TASK REQUIREMENTS –
In the records below, find the line that contains "STEPPER3 pin IN4: D6 -> D8" and the line that contains "RFID3 pin MISO: 14 -> A2", then retype exactly those two lines and every line between them.

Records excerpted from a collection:
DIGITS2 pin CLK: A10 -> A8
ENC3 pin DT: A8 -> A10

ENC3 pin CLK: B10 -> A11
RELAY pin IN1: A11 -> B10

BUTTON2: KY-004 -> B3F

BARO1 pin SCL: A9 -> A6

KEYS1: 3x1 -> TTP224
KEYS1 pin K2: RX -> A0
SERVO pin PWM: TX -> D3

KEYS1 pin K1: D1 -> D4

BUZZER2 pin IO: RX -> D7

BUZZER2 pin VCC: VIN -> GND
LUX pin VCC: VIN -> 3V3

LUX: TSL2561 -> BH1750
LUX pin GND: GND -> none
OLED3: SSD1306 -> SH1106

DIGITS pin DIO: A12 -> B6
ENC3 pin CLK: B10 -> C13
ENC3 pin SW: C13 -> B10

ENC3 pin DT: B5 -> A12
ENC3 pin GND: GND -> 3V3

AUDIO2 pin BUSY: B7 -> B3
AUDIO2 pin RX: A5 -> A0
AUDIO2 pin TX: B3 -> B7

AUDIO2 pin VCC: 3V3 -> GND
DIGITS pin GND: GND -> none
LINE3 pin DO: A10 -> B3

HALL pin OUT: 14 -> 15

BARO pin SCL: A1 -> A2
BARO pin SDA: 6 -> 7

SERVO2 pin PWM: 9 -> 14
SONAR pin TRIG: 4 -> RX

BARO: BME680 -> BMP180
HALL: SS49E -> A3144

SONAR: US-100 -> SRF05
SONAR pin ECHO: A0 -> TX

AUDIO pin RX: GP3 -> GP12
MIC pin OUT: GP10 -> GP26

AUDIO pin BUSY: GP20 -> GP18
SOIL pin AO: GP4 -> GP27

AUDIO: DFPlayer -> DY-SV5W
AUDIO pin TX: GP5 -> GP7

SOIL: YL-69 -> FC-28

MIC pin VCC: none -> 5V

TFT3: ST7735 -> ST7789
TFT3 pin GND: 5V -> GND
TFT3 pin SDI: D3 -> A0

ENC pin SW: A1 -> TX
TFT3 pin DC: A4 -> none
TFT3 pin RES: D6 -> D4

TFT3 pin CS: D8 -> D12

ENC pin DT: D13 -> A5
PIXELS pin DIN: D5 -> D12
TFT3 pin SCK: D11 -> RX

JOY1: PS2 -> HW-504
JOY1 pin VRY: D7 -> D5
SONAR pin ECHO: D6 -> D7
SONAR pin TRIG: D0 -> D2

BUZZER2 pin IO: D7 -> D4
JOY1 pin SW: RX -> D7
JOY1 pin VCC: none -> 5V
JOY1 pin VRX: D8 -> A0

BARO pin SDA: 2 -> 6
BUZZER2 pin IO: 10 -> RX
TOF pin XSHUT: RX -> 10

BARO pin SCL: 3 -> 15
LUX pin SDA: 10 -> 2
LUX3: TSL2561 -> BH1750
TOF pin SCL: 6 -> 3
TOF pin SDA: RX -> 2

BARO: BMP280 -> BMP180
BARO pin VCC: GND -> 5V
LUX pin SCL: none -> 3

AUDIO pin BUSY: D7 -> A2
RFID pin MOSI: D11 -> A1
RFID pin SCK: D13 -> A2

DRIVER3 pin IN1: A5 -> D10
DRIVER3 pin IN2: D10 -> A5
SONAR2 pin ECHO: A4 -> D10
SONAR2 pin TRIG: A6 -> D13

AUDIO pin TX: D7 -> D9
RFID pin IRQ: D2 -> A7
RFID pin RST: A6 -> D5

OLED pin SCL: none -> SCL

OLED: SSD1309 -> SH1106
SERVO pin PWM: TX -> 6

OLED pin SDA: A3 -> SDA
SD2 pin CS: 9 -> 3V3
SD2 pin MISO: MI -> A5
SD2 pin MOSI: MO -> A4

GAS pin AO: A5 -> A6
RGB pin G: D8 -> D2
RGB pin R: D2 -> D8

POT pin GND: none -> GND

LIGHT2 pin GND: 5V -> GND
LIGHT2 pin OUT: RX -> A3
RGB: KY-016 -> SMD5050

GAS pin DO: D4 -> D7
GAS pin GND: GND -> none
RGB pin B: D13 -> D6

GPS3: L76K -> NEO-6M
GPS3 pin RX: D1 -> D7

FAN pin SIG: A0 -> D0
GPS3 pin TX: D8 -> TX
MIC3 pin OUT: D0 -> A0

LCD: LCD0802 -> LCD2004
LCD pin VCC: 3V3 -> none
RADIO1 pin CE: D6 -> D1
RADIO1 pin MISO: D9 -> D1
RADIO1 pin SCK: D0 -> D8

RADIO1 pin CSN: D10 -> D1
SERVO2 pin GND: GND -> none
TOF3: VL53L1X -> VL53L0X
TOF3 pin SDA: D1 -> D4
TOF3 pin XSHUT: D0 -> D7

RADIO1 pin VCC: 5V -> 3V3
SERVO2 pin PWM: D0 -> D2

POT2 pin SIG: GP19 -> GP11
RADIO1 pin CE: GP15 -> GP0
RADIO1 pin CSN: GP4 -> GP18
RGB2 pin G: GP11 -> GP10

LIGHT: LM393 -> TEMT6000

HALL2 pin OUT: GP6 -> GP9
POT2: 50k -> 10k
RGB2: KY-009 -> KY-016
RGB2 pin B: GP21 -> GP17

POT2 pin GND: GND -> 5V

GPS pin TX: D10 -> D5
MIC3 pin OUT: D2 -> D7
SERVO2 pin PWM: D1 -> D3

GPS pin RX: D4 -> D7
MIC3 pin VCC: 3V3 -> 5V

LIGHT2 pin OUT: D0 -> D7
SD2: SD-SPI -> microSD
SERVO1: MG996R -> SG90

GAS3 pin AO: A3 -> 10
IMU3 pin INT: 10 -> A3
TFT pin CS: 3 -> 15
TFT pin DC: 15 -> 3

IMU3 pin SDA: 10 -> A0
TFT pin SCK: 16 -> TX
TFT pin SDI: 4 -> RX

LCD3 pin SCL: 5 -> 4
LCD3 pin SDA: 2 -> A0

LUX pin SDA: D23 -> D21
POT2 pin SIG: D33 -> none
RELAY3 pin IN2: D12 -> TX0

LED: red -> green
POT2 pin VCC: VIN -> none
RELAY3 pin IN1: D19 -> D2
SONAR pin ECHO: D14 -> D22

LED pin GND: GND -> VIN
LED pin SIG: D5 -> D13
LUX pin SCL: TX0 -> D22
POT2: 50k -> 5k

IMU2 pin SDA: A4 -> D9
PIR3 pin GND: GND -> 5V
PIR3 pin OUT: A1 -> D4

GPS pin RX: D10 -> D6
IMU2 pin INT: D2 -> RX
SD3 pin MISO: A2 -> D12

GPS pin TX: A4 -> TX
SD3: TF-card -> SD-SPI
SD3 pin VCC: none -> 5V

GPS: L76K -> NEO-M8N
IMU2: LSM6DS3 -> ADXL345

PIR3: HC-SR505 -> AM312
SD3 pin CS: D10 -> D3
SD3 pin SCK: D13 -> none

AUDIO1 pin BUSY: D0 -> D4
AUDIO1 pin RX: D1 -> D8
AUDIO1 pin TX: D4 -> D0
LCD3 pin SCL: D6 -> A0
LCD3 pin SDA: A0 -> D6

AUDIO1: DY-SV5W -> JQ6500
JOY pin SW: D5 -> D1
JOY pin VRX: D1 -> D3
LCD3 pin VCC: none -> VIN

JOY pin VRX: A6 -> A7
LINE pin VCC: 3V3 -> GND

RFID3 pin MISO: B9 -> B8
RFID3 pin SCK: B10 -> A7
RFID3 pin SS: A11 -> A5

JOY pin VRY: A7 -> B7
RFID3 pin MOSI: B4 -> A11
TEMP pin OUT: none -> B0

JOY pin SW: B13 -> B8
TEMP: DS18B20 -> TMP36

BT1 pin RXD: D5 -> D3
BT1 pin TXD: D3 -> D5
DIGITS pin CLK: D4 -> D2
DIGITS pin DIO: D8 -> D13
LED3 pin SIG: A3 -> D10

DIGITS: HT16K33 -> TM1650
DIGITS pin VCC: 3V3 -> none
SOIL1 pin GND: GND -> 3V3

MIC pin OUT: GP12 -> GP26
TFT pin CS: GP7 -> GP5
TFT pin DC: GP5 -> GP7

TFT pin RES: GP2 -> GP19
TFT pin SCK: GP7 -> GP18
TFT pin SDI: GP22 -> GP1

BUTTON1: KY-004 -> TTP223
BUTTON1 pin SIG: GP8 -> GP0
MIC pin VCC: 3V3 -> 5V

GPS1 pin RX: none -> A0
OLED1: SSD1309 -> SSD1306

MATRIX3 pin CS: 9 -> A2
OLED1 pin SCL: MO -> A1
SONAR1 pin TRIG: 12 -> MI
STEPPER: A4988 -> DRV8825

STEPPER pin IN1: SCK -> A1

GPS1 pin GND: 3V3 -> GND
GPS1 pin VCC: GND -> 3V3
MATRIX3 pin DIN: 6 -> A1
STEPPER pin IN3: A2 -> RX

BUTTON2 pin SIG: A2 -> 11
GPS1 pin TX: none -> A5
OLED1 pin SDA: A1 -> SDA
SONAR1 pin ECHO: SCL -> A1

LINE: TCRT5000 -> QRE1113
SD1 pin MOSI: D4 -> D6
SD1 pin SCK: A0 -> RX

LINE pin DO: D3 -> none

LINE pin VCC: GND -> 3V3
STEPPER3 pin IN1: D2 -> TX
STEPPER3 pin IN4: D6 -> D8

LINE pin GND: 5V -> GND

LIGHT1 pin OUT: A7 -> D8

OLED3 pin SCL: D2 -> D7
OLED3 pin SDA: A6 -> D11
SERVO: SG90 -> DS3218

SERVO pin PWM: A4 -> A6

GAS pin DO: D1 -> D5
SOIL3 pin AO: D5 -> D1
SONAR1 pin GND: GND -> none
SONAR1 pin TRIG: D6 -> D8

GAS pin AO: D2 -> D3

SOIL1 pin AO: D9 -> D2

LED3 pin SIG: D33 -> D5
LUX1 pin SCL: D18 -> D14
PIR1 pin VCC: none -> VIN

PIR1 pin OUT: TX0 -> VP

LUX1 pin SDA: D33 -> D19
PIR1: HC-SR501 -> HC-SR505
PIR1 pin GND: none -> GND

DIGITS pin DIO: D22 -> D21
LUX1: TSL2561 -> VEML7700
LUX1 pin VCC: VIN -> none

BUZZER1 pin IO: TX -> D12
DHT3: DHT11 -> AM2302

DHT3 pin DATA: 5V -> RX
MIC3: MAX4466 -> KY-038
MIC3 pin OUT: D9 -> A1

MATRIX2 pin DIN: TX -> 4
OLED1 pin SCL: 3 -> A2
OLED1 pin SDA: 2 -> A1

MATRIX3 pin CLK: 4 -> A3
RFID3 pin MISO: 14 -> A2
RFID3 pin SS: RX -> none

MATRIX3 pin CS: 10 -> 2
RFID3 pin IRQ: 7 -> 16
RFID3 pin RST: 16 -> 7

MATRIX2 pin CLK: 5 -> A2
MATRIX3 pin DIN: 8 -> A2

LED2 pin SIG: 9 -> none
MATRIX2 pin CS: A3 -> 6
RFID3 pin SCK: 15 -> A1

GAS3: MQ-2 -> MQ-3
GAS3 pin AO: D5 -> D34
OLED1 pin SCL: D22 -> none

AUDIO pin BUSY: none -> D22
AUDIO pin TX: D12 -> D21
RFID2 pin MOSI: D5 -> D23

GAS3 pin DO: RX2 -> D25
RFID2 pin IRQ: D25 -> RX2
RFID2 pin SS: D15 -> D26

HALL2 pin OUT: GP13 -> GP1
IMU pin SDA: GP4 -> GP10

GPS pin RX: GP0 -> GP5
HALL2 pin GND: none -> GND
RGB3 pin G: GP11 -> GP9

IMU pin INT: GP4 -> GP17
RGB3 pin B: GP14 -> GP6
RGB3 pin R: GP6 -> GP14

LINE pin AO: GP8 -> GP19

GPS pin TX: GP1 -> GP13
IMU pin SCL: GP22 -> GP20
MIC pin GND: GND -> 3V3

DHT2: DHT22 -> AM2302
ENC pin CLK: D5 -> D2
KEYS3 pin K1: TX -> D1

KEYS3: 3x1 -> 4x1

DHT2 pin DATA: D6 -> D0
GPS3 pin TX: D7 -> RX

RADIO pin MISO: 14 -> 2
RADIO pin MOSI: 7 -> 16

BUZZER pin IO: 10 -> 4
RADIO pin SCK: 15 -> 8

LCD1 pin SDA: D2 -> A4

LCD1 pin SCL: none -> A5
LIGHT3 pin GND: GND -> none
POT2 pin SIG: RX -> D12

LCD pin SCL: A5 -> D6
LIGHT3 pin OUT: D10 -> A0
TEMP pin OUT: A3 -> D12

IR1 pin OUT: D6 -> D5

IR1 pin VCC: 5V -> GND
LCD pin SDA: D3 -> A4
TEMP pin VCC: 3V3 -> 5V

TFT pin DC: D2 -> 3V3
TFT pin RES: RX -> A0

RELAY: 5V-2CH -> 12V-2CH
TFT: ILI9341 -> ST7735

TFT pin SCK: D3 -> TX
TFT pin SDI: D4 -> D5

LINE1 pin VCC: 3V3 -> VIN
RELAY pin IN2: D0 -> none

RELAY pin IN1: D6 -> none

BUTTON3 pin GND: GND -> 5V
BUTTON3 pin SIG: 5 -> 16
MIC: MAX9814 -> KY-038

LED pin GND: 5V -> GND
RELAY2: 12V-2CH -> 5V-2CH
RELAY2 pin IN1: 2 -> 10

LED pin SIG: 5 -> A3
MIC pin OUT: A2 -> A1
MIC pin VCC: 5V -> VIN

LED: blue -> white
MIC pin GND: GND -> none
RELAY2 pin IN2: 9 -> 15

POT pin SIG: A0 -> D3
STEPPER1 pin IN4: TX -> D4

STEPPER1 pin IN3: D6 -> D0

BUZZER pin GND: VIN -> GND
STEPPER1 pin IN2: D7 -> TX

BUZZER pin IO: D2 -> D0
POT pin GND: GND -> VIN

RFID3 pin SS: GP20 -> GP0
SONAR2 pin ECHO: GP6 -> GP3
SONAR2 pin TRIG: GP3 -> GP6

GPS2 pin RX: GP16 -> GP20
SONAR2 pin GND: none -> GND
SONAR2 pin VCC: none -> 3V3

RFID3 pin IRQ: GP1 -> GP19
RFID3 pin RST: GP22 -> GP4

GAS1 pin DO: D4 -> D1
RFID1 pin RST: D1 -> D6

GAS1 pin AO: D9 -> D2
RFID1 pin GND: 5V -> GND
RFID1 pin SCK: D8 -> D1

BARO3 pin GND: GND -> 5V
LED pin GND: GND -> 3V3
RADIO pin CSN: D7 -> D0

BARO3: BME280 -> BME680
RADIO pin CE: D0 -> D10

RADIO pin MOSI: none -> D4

ANSWER –
STEPPER3 pin IN4: D6 -> D8

LINE pin GND: 5V -> GND

LIGHT1 pin OUT: A7 -> D8

OLED3 pin SCL: D2 -> D7
OLED3 pin SDA: A6 -> D11
SERVO: SG90 -> DS3218

SERVO pin PWM: A4 -> A6

GAS pin DO: D1 -> D5
SOIL3 pin AO: D5 -> D1
SONAR1 pin GND: GND -> none
SONAR1 pin TRIG: D6 -> D8

GAS pin AO: D2 -> D3

SOIL1 pin AO: D9 -> D2

LED3 pin SIG: D33 -> D5
LUX1 pin SCL: D18 -> D14
PIR1 pin VCC: none -> VIN

PIR1 pin OUT: TX0 -> VP

LUX1 pin SDA: D33 -> D19
PIR1: HC-SR501 -> HC-SR505
PIR1 pin GND: none -> GND

DIGITS pin DIO: D22 -> D21
LUX1: TSL2561 -> VEML7700
LUX1 pin VCC: VIN -> none

BUZZER1 pin IO: TX -> D12
DHT3: DHT11 -> AM2302

DHT3 pin DATA: 5V -> RX
MIC3: MAX4466 -> KY-038
MIC3 pin OUT: D9 -> A1

MATRIX2 pin DIN: TX -> 4
OLED1 pin SCL: 3 -> A2
OLED1 pin SDA: 2 -> A1

MATRIX3 pin CLK: 4 -> A3
RFID3 pin MISO: 14 -> A2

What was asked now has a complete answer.